> EXERCISE OBJECTIVE
Your answer must be the full set of entries, reproduced exactly.

> DATA PROVIDED
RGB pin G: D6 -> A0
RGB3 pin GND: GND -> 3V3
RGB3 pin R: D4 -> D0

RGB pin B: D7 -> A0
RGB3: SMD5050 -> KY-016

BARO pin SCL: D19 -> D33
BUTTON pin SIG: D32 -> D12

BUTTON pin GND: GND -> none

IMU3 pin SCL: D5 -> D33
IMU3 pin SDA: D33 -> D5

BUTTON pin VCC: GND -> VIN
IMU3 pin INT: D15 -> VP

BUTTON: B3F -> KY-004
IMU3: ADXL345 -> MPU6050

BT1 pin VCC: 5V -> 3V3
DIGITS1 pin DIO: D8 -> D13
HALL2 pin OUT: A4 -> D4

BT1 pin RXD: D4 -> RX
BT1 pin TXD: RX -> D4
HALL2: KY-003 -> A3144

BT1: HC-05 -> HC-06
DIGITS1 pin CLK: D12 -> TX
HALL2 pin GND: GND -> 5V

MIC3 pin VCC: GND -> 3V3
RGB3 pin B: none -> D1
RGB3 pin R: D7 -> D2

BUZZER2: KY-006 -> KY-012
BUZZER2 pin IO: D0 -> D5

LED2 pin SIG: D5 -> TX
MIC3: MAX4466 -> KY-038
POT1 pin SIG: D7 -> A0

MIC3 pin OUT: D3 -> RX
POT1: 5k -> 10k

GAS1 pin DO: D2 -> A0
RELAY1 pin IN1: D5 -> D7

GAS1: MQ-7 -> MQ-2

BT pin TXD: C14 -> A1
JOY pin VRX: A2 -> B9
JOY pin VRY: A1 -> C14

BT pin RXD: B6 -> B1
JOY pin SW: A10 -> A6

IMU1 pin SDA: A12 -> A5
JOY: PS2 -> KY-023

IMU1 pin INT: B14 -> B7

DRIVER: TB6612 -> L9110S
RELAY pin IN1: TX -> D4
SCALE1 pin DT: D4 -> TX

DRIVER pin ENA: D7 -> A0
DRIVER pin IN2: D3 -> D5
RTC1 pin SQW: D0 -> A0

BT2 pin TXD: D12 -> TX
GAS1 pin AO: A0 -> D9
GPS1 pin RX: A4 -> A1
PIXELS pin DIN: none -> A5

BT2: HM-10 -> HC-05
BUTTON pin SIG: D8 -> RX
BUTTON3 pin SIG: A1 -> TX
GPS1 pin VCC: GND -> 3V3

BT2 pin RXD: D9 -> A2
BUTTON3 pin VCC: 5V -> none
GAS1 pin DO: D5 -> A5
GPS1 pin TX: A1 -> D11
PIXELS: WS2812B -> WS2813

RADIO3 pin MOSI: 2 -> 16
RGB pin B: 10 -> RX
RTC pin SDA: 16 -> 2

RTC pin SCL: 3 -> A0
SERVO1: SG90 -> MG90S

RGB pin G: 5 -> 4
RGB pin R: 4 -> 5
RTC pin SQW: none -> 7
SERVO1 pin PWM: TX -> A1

> EXPECTED ANSWER
RGB pin G: D6 -> A0
RGB3 pin GND: GND -> 3V3
RGB3 pin R: D4 -> D0

RGB pin B: D7 -> A0
RGB3: SMD5050 -> KY-016

BARO pin SCL: D19 -> D33
BUTTON pin SIG: D32 -> D12

BUTTON pin GND: GND -> none

IMU3 pin SCL: D5 -> D33
IMU3 pin SDA: D33 -> D5

BUTTON pin VCC: GND -> VIN
IMU3 pin INT: D15 -> VP

BUTTON: B3F -> KY-004
IMU3: ADXL345 -> MPU6050

BT1 pin VCC: 5V -> 3V3
DIGITS1 pin DIO: D8 -> D13
HALL2 pin OUT: A4 -> D4

BT1 pin RXD: D4 -> RX
BT1 pin TXD: RX -> D4
HALL2: KY-003 -> A3144

BT1: HC-05 -> HC-06
DIGITS1 pin CLK: D12 -> TX
HALL2 pin GND: GND -> 5V

MIC3 pin VCC: GND -> 3V3
RGB3 pin B: none -> D1
RGB3 pin R: D7 -> D2

BUZZER2: KY-006 -> KY-012
BUZZER2 pin IO: D0 -> D5

LED2 pin SIG: D5 -> TX
MIC3: MAX4466 -> KY-038
POT1 pin SIG: D7 -> A0

MIC3 pin OUT: D3 -> RX
POT1: 5k -> 10k

GAS1 pin DO: D2 -> A0
RELAY1 pin IN1: D5 -> D7

GAS1: MQ-7 -> MQ-2

BT pin TXD: C14 -> A1
JOY pin VRX: A2 -> B9
JOY pin VRY: A1 -> C14

BT pin RXD: B6 -> B1
JOY pin SW: A10 -> A6

IMU1 pin SDA: A12 -> A5
JOY: PS2 -> KY-023

IMU1 pin INT: B14 -> B7

DRIVER: TB6612 -> L9110S
RELAY pin IN1: TX -> D4
SCALE1 pin DT: D4 -> TX

DRIVER pin ENA: D7 -> A0
DRIVER pin IN2: D3 -> D5
RTC1 pin SQW: D0 -> A0

BT2 pin TXD: D12 -> TX
GAS1 pin AO: A0 -> D9
GPS1 pin RX: A4 -> A1
PIXELS pin DIN: none -> A5

BT2: HM-10 -> HC-05
BUTTON pin SIG: D8 -> RX
BUTTON3 pin SIG: A1 -> TX
GPS1 pin VCC: GND -> 3V3

BT2 pin RXD: D9 -> A2
BUTTON3 pin VCC: 5V -> none
GAS1 pin DO: D5 -> A5
GPS1 pin TX: A1 -> D11
PIXELS: WS2812B -> WS2813

RADIO3 pin MOSI: 2 -> 16
RGB pin B: 10 -> RX
RTC pin SDA: 16 -> 2

RTC pin SCL: 3 -> A0
SERVO1: SG90 -> MG90S

RGB pin G: 5 -> 4
RGB pin R: 4 -> 5
RTC pin SQW: none -> 7
SERVO1 pin PWM: TX -> A1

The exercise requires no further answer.